- Task input:
________________________
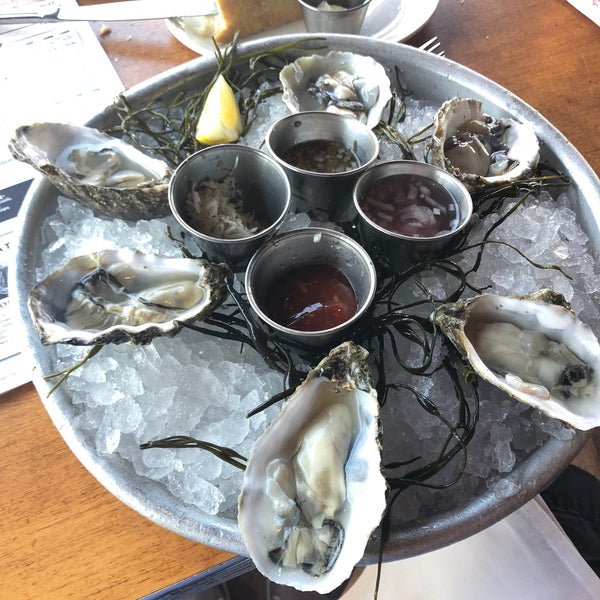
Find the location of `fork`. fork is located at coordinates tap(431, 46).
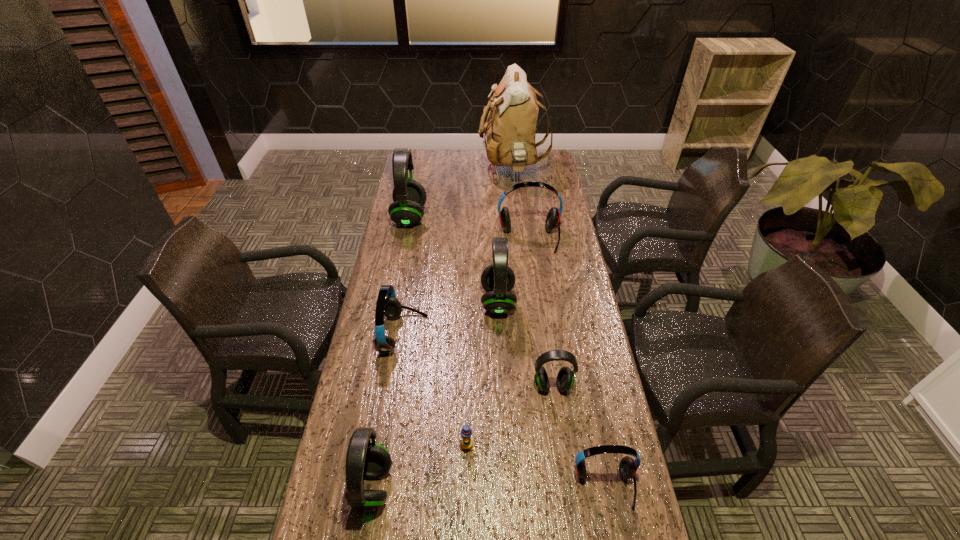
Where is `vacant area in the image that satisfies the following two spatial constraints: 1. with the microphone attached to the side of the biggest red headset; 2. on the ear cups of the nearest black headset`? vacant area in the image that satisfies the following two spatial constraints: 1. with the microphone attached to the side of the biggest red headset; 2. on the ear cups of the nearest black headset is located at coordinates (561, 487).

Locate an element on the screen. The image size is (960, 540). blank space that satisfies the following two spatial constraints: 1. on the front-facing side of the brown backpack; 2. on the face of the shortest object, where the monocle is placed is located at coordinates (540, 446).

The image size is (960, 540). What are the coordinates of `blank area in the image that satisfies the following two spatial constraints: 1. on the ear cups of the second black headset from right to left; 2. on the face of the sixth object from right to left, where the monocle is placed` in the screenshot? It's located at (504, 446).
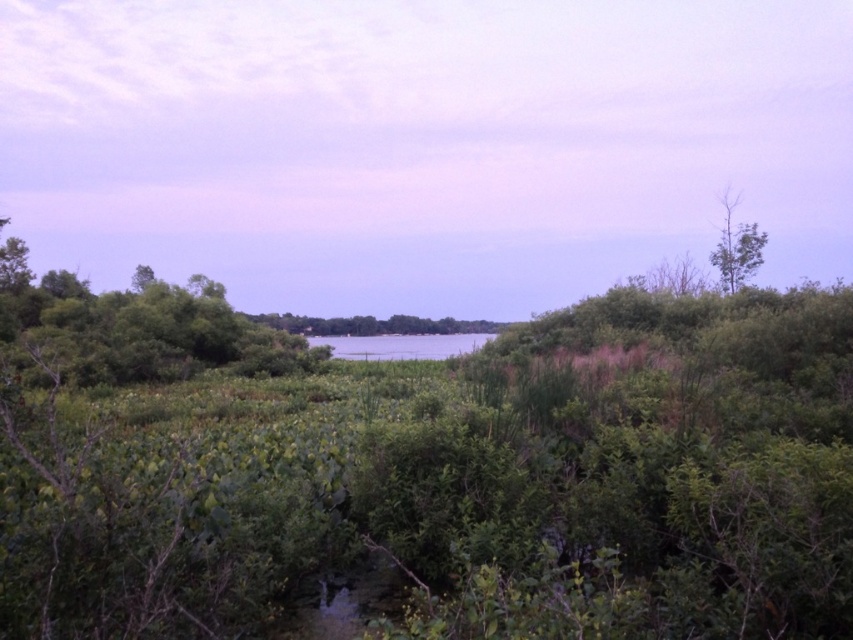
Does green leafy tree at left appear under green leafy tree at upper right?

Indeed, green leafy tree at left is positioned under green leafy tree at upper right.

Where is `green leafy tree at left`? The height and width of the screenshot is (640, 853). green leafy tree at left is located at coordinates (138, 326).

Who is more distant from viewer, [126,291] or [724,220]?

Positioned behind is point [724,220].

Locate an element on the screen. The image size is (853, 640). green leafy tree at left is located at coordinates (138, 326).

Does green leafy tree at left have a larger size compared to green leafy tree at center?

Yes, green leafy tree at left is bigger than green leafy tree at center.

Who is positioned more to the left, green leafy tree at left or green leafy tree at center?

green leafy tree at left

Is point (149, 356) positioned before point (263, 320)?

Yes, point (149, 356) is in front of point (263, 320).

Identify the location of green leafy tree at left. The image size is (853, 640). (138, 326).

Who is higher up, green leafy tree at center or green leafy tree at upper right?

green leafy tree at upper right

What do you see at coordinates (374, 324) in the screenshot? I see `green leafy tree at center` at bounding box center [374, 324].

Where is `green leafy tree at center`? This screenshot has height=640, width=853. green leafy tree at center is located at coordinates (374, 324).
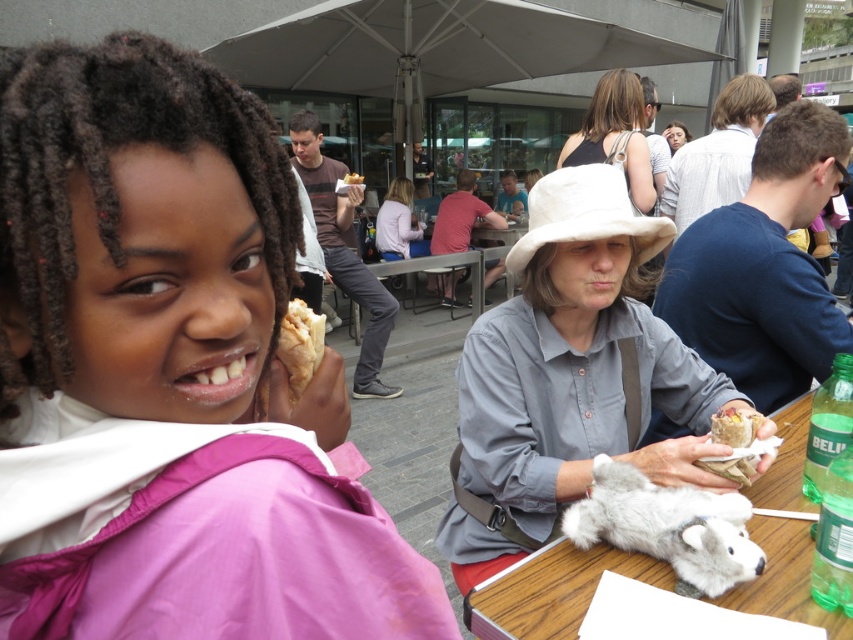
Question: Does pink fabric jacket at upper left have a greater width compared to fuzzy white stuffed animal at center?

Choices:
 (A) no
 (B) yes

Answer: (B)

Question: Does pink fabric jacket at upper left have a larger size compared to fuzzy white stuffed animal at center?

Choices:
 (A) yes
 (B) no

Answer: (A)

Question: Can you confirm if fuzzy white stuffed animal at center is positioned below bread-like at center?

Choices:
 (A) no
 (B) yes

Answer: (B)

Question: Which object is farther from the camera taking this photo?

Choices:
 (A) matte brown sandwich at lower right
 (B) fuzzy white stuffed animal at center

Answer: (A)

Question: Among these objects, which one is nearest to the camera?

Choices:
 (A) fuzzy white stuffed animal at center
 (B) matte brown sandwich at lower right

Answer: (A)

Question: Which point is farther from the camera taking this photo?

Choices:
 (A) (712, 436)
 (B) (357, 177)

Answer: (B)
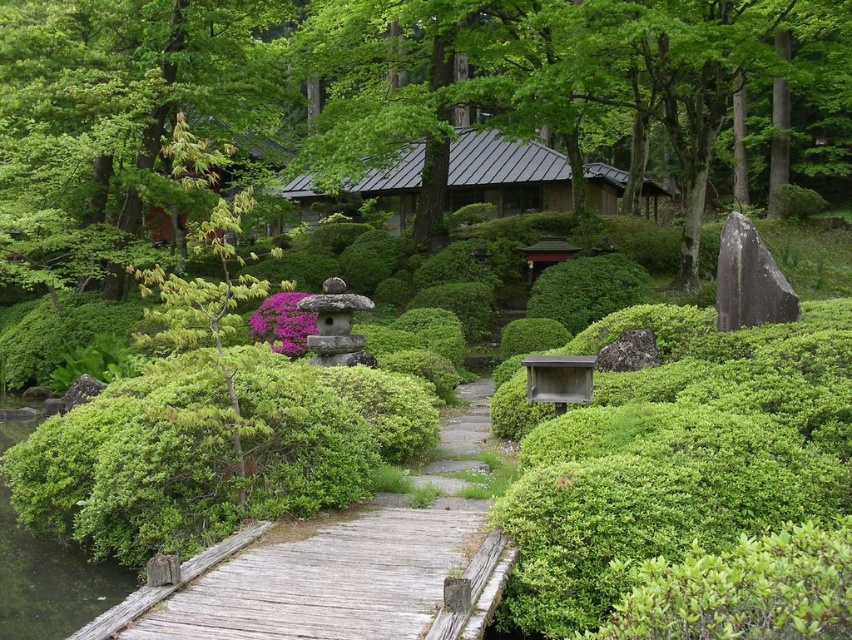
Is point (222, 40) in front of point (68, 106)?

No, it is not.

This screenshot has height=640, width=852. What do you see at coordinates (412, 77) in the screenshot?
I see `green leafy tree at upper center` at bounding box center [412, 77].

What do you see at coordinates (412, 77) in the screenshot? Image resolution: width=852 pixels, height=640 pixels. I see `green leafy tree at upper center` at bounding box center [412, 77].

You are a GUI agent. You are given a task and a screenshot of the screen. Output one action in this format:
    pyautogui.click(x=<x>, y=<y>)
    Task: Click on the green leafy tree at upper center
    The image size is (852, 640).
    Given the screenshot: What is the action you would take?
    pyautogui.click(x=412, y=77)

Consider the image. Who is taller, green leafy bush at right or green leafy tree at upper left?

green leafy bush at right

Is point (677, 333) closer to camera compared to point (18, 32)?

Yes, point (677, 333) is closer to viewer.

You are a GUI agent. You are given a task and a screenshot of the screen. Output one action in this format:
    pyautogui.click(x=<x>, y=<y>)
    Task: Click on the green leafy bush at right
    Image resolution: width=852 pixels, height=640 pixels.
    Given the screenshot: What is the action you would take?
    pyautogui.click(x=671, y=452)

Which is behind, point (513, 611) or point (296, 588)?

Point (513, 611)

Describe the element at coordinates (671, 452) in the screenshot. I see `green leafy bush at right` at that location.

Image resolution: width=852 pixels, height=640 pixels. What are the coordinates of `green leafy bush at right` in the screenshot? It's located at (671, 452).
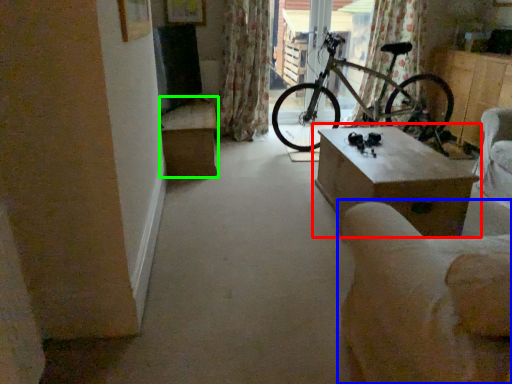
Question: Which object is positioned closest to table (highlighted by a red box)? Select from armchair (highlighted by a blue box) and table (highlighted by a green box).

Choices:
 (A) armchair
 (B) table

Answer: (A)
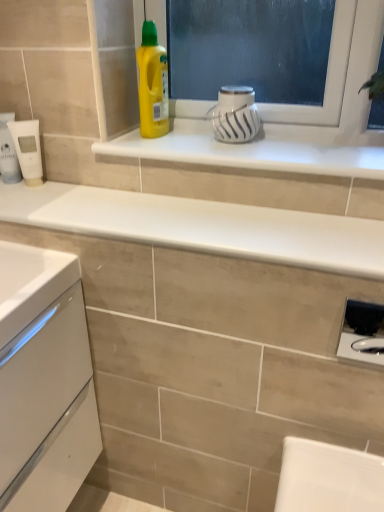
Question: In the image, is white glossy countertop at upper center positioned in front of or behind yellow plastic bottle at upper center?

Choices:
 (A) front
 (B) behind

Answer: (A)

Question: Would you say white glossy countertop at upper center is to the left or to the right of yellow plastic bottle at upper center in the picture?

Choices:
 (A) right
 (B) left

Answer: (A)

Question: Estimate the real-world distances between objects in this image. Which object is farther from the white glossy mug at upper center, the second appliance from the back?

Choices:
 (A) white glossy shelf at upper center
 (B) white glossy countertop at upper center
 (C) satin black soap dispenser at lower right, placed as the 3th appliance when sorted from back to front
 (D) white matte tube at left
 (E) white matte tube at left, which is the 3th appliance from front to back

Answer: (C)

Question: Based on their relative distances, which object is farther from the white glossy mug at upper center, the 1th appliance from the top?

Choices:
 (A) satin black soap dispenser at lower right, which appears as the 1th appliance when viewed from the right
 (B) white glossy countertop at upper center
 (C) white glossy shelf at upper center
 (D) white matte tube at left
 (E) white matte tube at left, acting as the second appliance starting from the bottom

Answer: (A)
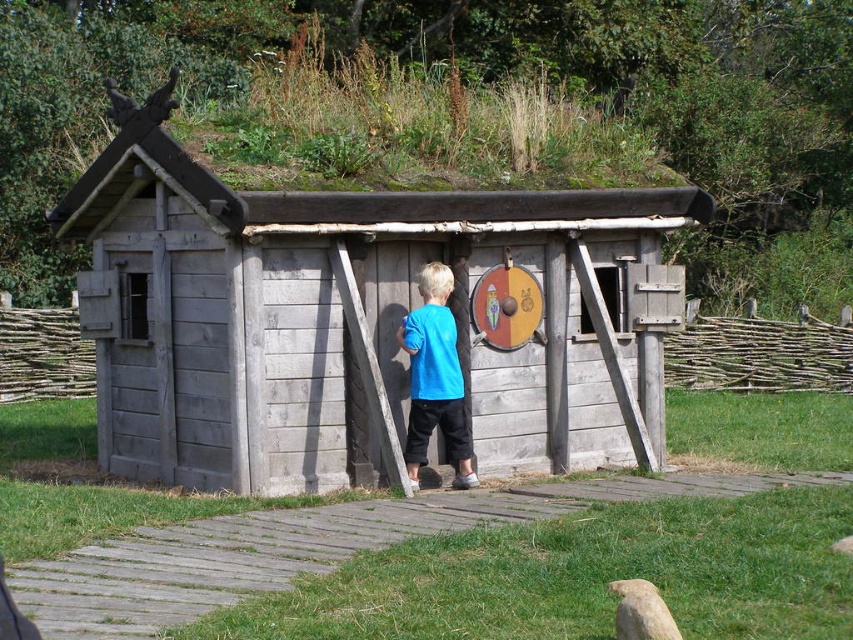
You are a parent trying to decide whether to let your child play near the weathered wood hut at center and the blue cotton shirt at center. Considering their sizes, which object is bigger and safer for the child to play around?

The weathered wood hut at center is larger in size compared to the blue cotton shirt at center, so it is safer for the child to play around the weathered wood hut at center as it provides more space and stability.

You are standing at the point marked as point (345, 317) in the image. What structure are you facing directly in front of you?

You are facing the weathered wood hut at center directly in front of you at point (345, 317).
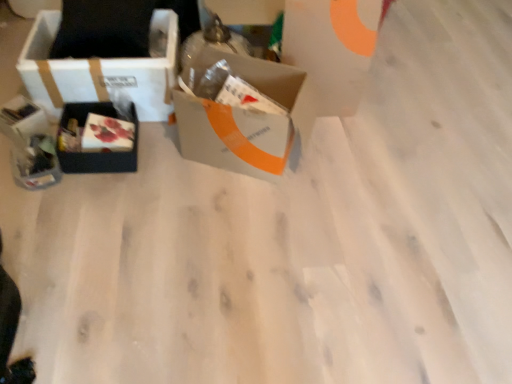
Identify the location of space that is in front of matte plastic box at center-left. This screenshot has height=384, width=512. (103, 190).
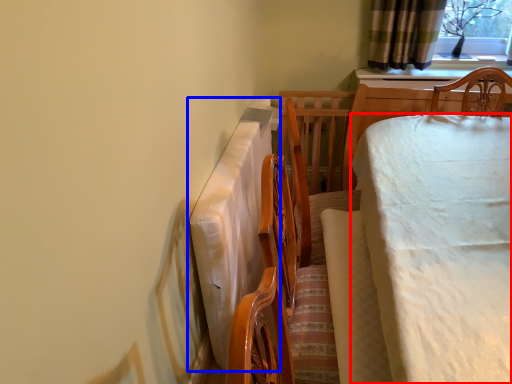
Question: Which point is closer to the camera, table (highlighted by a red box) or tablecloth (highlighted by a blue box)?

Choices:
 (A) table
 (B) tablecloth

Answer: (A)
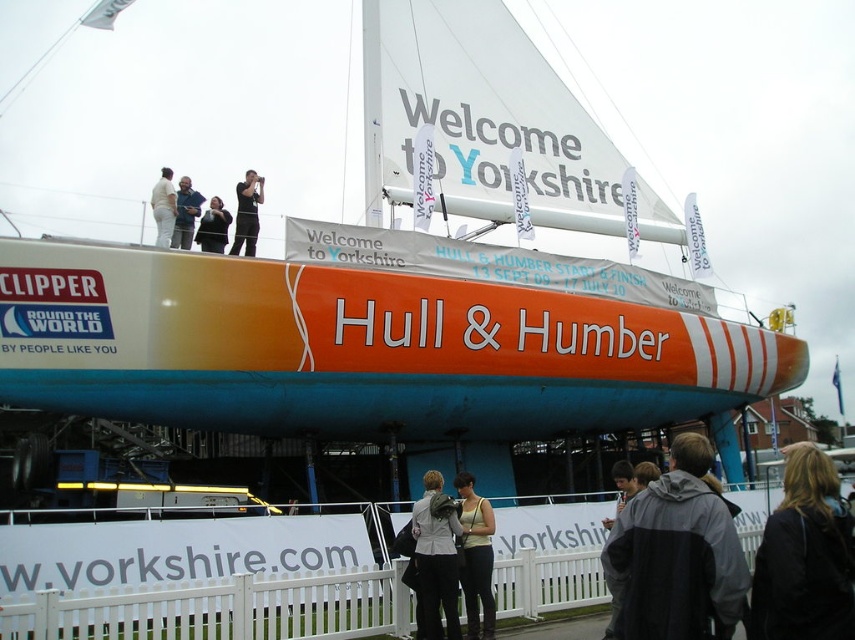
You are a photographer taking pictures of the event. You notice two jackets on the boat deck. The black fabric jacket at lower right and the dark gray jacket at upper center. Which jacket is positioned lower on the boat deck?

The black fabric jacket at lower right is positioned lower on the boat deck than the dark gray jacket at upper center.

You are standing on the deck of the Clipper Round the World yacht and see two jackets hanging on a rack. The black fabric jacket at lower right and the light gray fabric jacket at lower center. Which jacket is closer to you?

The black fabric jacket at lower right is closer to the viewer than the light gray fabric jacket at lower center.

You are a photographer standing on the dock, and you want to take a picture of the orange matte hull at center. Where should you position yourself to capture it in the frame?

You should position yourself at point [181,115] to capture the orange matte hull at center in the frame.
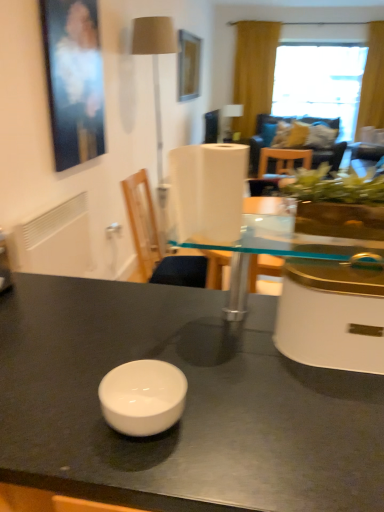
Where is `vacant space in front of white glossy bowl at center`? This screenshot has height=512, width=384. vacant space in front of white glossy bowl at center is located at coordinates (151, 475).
________________________
Rewrite every line of the data above, replacing "screenshot" with "image" and keeping everything else the same. Omit the pictures from your answer.

Find the location of `fork`. fork is located at coordinates tap(431, 46).
Where is `vacant area in the image that satisfies the following two spatial constraints: 1. with the microphone attached to the side of the biggest red headset; 2. on the ear cups of the nearest black headset`? vacant area in the image that satisfies the following two spatial constraints: 1. with the microphone attached to the side of the biggest red headset; 2. on the ear cups of the nearest black headset is located at coordinates (561, 487).

Locate an element on the screen. The image size is (960, 540). blank space that satisfies the following two spatial constraints: 1. on the front-facing side of the brown backpack; 2. on the face of the shortest object, where the monocle is placed is located at coordinates (540, 446).

The image size is (960, 540). What are the coordinates of `blank area in the image that satisfies the following two spatial constraints: 1. on the ear cups of the second black headset from right to left; 2. on the face of the sixth object from right to left, where the monocle is placed` in the image? It's located at (504, 446).
Does green leafy tree at left appear under green leafy tree at upper right?

Indeed, green leafy tree at left is positioned under green leafy tree at upper right.

Where is `green leafy tree at left`? The height and width of the image is (640, 853). green leafy tree at left is located at coordinates (138, 326).

Who is more distant from viewer, [126,291] or [724,220]?

Positioned behind is point [724,220].

Locate an element on the screen. The image size is (853, 640). green leafy tree at left is located at coordinates (138, 326).

Does green leafy tree at left have a larger size compared to green leafy tree at center?

Yes, green leafy tree at left is bigger than green leafy tree at center.

Who is positioned more to the left, green leafy tree at left or green leafy tree at center?

green leafy tree at left

Is point (149, 356) positioned before point (263, 320)?

Yes, point (149, 356) is in front of point (263, 320).

Identify the location of green leafy tree at left. The image size is (853, 640). (138, 326).

Who is higher up, green leafy tree at center or green leafy tree at upper right?

green leafy tree at upper right

What do you see at coordinates (374, 324) in the image? I see `green leafy tree at center` at bounding box center [374, 324].

Where is `green leafy tree at center`? This image has height=640, width=853. green leafy tree at center is located at coordinates (374, 324).
Question: Does pink fabric jacket at upper left have a greater width compared to fuzzy white stuffed animal at center?

Choices:
 (A) no
 (B) yes

Answer: (B)

Question: Does pink fabric jacket at upper left have a larger size compared to fuzzy white stuffed animal at center?

Choices:
 (A) yes
 (B) no

Answer: (A)

Question: Can you confirm if fuzzy white stuffed animal at center is positioned below bread-like at center?

Choices:
 (A) no
 (B) yes

Answer: (B)

Question: Which object is farther from the camera taking this photo?

Choices:
 (A) matte brown sandwich at lower right
 (B) fuzzy white stuffed animal at center

Answer: (A)

Question: Among these objects, which one is nearest to the camera?

Choices:
 (A) fuzzy white stuffed animal at center
 (B) matte brown sandwich at lower right

Answer: (A)

Question: Which point is farther from the camera taking this photo?

Choices:
 (A) (712, 436)
 (B) (357, 177)

Answer: (B)
Is point (222, 40) in front of point (68, 106)?

No, it is not.

This image has height=640, width=852. What do you see at coordinates (412, 77) in the image?
I see `green leafy tree at upper center` at bounding box center [412, 77].

What do you see at coordinates (412, 77) in the image? Image resolution: width=852 pixels, height=640 pixels. I see `green leafy tree at upper center` at bounding box center [412, 77].

You are a GUI agent. You are given a task and a image of the screen. Output one action in this format:
    pyautogui.click(x=<x>, y=<y>)
    Task: Click on the green leafy tree at upper center
    The image size is (852, 640).
    Given the image: What is the action you would take?
    pyautogui.click(x=412, y=77)

Consider the image. Who is taller, green leafy bush at right or green leafy tree at upper left?

green leafy bush at right

Is point (677, 333) closer to camera compared to point (18, 32)?

Yes, point (677, 333) is closer to viewer.

You are a GUI agent. You are given a task and a image of the screen. Output one action in this format:
    pyautogui.click(x=<x>, y=<y>)
    Task: Click on the green leafy bush at right
    Image resolution: width=852 pixels, height=640 pixels.
    Given the image: What is the action you would take?
    pyautogui.click(x=671, y=452)

Which is behind, point (513, 611) or point (296, 588)?

Point (513, 611)

Describe the element at coordinates (671, 452) in the image. I see `green leafy bush at right` at that location.

Image resolution: width=852 pixels, height=640 pixels. What are the coordinates of `green leafy bush at right` in the image? It's located at (671, 452).
Question: Which object is positioned closest to table (highlighted by a red box)? Select from armchair (highlighted by a blue box) and table (highlighted by a green box).

Choices:
 (A) armchair
 (B) table

Answer: (A)
Question: In the image, is white glossy countertop at upper center positioned in front of or behind yellow plastic bottle at upper center?

Choices:
 (A) front
 (B) behind

Answer: (A)

Question: Would you say white glossy countertop at upper center is to the left or to the right of yellow plastic bottle at upper center in the picture?

Choices:
 (A) right
 (B) left

Answer: (A)

Question: Estimate the real-world distances between objects in this image. Which object is farther from the white glossy mug at upper center, the second appliance from the back?

Choices:
 (A) white glossy shelf at upper center
 (B) white glossy countertop at upper center
 (C) satin black soap dispenser at lower right, placed as the 3th appliance when sorted from back to front
 (D) white matte tube at left
 (E) white matte tube at left, which is the 3th appliance from front to back

Answer: (C)

Question: Based on their relative distances, which object is farther from the white glossy mug at upper center, the 1th appliance from the top?

Choices:
 (A) satin black soap dispenser at lower right, which appears as the 1th appliance when viewed from the right
 (B) white glossy countertop at upper center
 (C) white glossy shelf at upper center
 (D) white matte tube at left
 (E) white matte tube at left, acting as the second appliance starting from the bottom

Answer: (A)
You are a parent trying to decide whether to let your child play near the weathered wood hut at center and the blue cotton shirt at center. Considering their sizes, which object is bigger and safer for the child to play around?

The weathered wood hut at center is larger in size compared to the blue cotton shirt at center, so it is safer for the child to play around the weathered wood hut at center as it provides more space and stability.

You are standing at the point marked as point (345, 317) in the image. What structure are you facing directly in front of you?

You are facing the weathered wood hut at center directly in front of you at point (345, 317).
Identify the location of space that is in front of matte plastic box at center-left. This image has height=384, width=512. (103, 190).
Question: Which point is closer to the camera, table (highlighted by a red box) or tablecloth (highlighted by a blue box)?

Choices:
 (A) table
 (B) tablecloth

Answer: (A)
You are a photographer taking pictures of the event. You notice two jackets on the boat deck. The black fabric jacket at lower right and the dark gray jacket at upper center. Which jacket is positioned lower on the boat deck?

The black fabric jacket at lower right is positioned lower on the boat deck than the dark gray jacket at upper center.

You are standing on the deck of the Clipper Round the World yacht and see two jackets hanging on a rack. The black fabric jacket at lower right and the light gray fabric jacket at lower center. Which jacket is closer to you?

The black fabric jacket at lower right is closer to the viewer than the light gray fabric jacket at lower center.

You are a photographer standing on the dock, and you want to take a picture of the orange matte hull at center. Where should you position yourself to capture it in the frame?

You should position yourself at point [181,115] to capture the orange matte hull at center in the frame.
Where is `vacant space in front of white glossy bowl at center`? This image has height=512, width=384. vacant space in front of white glossy bowl at center is located at coordinates (151, 475).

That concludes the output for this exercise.